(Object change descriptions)
◆ ◆ ◆ ◆ ◆ ◆ ◆
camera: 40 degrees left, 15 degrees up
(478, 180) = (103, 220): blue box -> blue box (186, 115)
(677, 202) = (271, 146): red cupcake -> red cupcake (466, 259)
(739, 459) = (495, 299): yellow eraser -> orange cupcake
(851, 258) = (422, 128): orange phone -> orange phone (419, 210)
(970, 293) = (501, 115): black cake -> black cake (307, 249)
◆ ◆ ◆ ◆ ◆ ◆ ◆
# TASK STATEMENT:
Lines from the one that contains "(739, 459) = (495, 299): yellow" through the final line of the entries must be duplicated exactly, and no other lines.

# SOLUTION TO THE EXERCISE:
(739, 459) = (495, 299): yellow eraser -> orange cupcake
(851, 258) = (422, 128): orange phone -> orange phone (419, 210)
(970, 293) = (501, 115): black cake -> black cake (307, 249)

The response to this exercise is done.